* **Work instruction**: Pictures should be omitted; restate word for word the lines from the one holding "rotate: ash-grey_boat 433, 123, 572, 275" through the last line of the entries below.
= = = = = = =
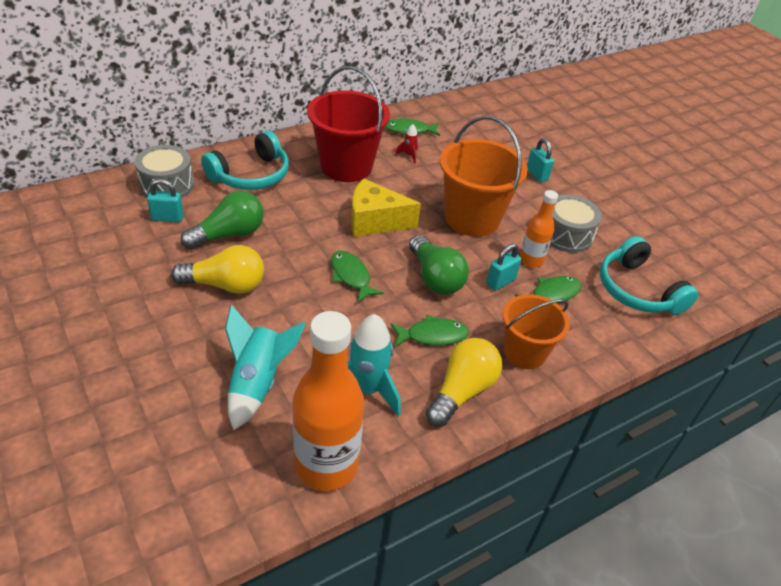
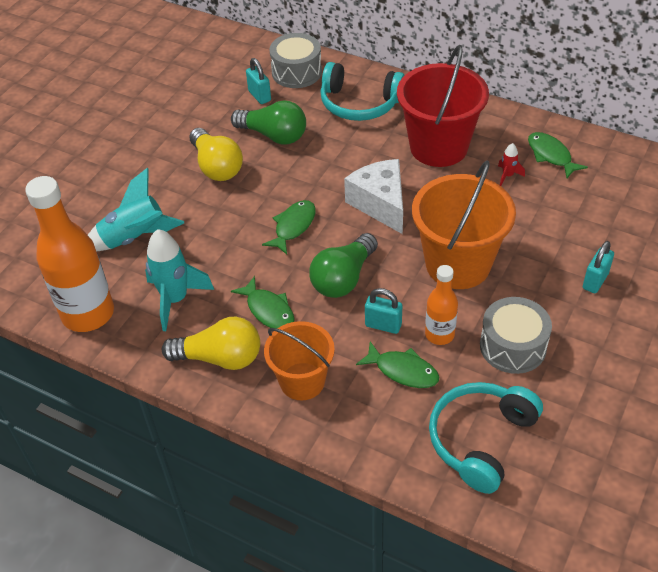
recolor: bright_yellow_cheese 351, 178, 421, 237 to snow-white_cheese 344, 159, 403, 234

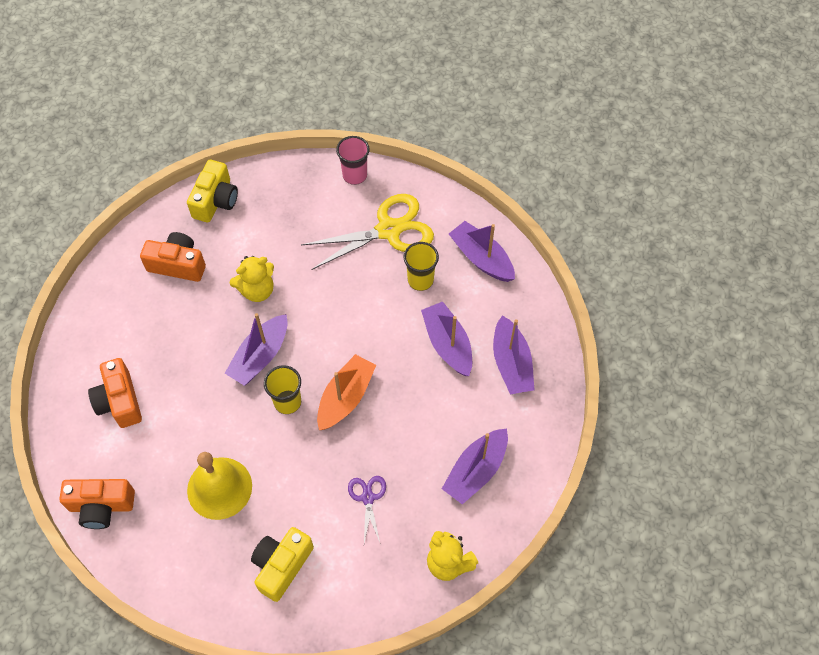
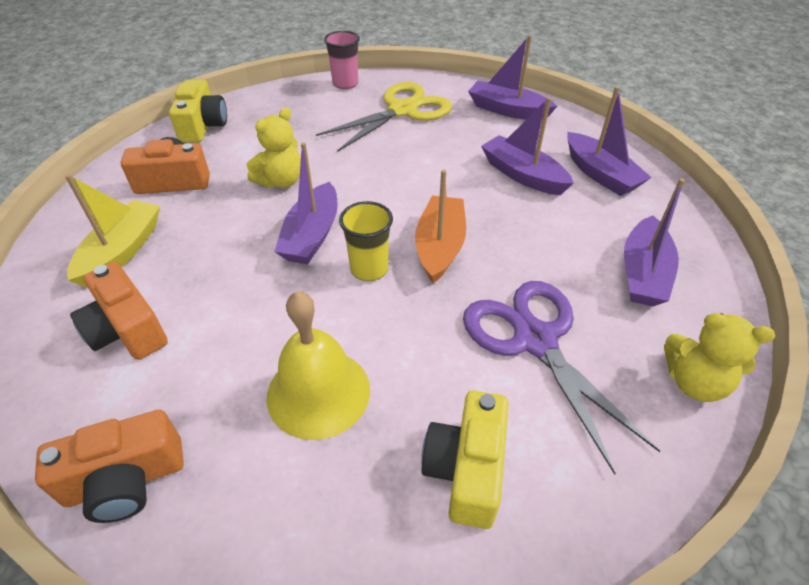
delete: bright_yellow_tumbler 403, 242, 439, 291
insert: bright_yellow_boat 65, 174, 160, 288
resize: royal_purple_scissors 348, 476, 386, 543 = 463, 281, 660, 475 x2.06

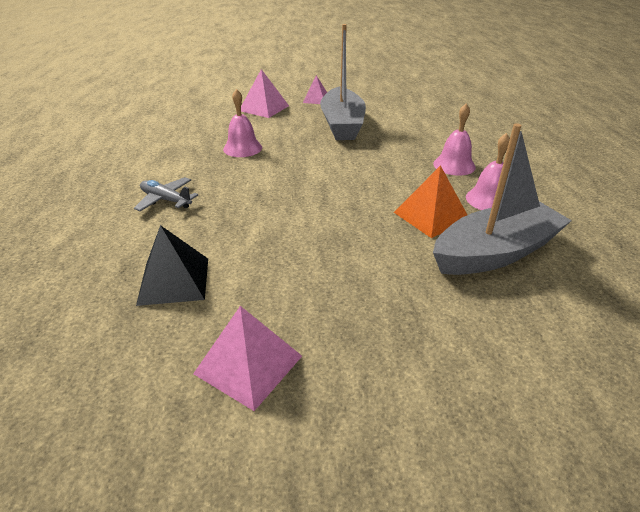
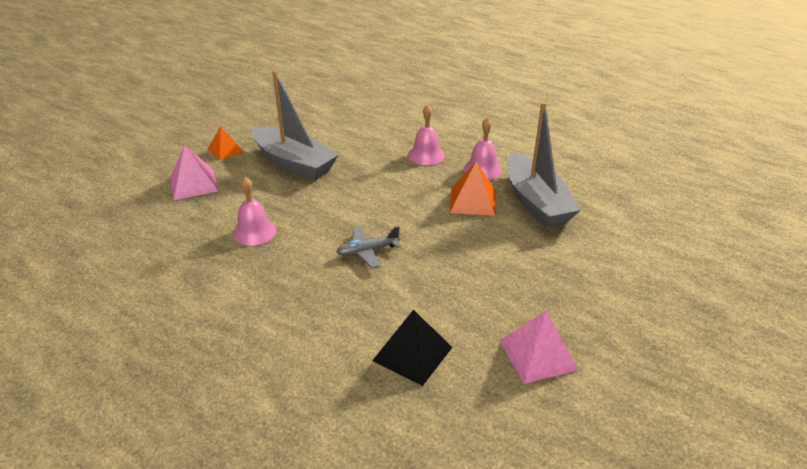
move: ash-grey_plane 134, 177, 198, 211 to 336, 226, 401, 269
recolor: rosy_pyramid 303, 75, 327, 104 to orange_pyramid 208, 126, 243, 160
rotate: ash-grey_boat 433, 123, 572, 275 = 507, 102, 581, 228 150 degrees clockwise

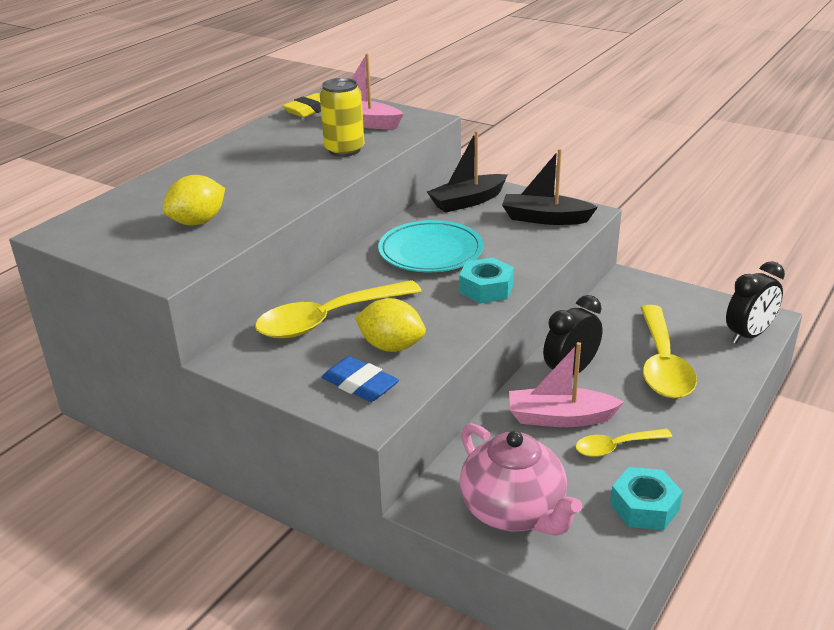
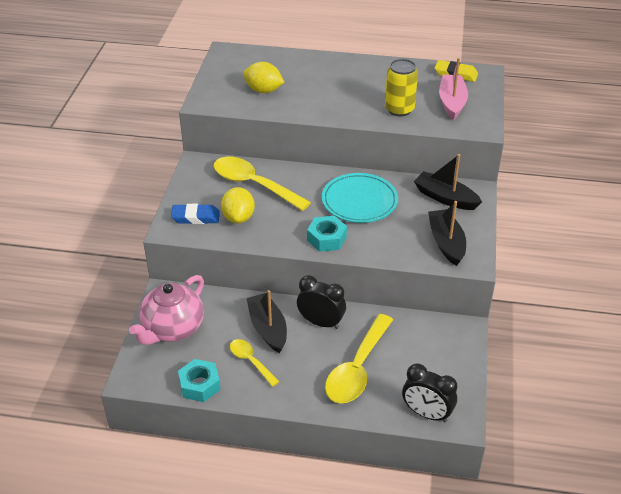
recolor: rosy_boat 509, 342, 624, 427 to black_boat 246, 290, 287, 353
rotate: royal_blue_pencil_eraser 322, 356, 399, 402 = 171, 204, 220, 224 75 degrees clockwise; bright_yellow_teaspoon 641, 305, 697, 398 = 325, 314, 393, 403 45 degrees counterclockwise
= = = = = = =
* **Solution**:
rotate: ash-grey_boat 433, 123, 572, 275 = 507, 102, 581, 228 150 degrees clockwise

recolor: rosy_boat 509, 342, 624, 427 to black_boat 246, 290, 287, 353
rotate: royal_blue_pencil_eraser 322, 356, 399, 402 = 171, 204, 220, 224 75 degrees clockwise; bright_yellow_teaspoon 641, 305, 697, 398 = 325, 314, 393, 403 45 degrees counterclockwise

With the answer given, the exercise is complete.